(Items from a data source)
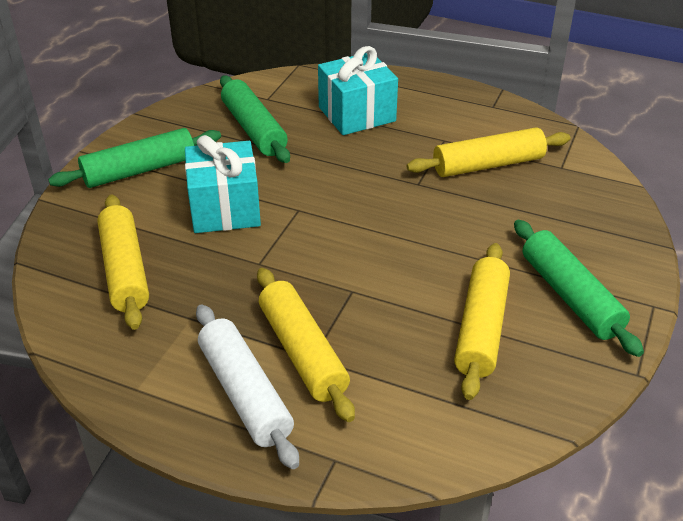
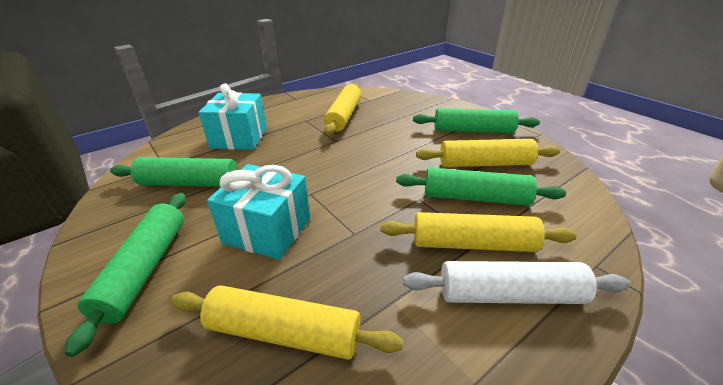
camera: 60 degrees left, 5 degrees down
yellow rolling pin [454,243,510,400] -> yellow rolling pin turned 45 degrees counterclockwise [416,139,560,167]
none -> green rolling pin [396,168,566,206]

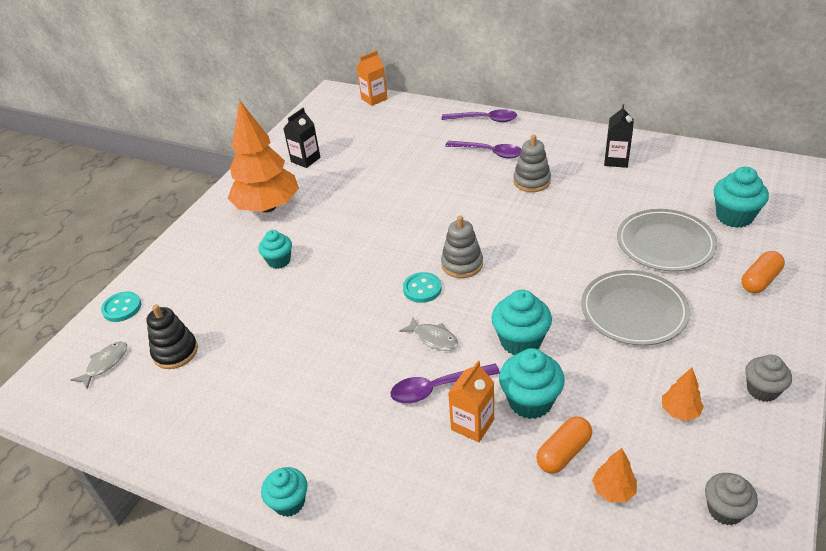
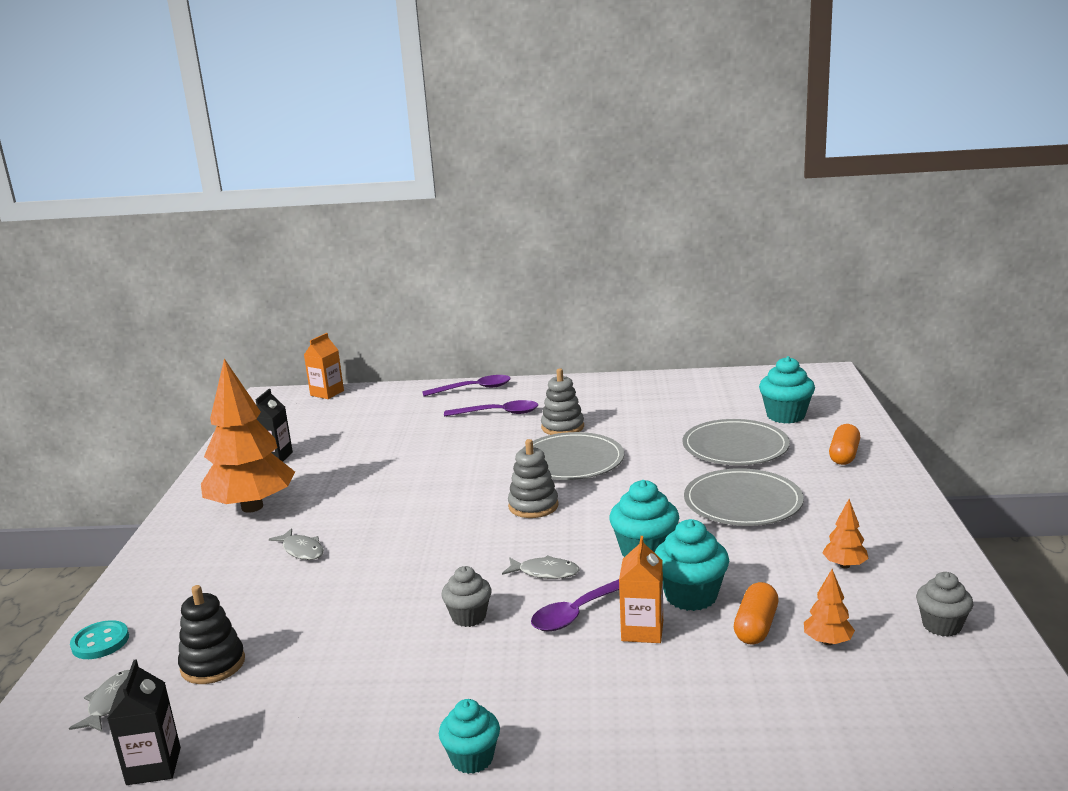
camera: 25 degrees left, 20 degrees down
turquoise cupcake [258,230,292,269] -> grey fish [269,528,324,560]
turquoise button [403,272,442,303] -> none
black carton [604,104,634,168] -> black carton moved to [107,659,181,785]
grey cupcake [745,355,792,402] -> grey cupcake moved to [442,566,492,627]
none -> grey plate [522,432,624,480]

- WHAT YOU HAVE TO DO:
Copy exactly the lines that begin with the one containing "grey cupcake [745,355,792,402]" and continue to the end of the records, both included, and nothing more.

- OUTPUT:
grey cupcake [745,355,792,402] -> grey cupcake moved to [442,566,492,627]
none -> grey plate [522,432,624,480]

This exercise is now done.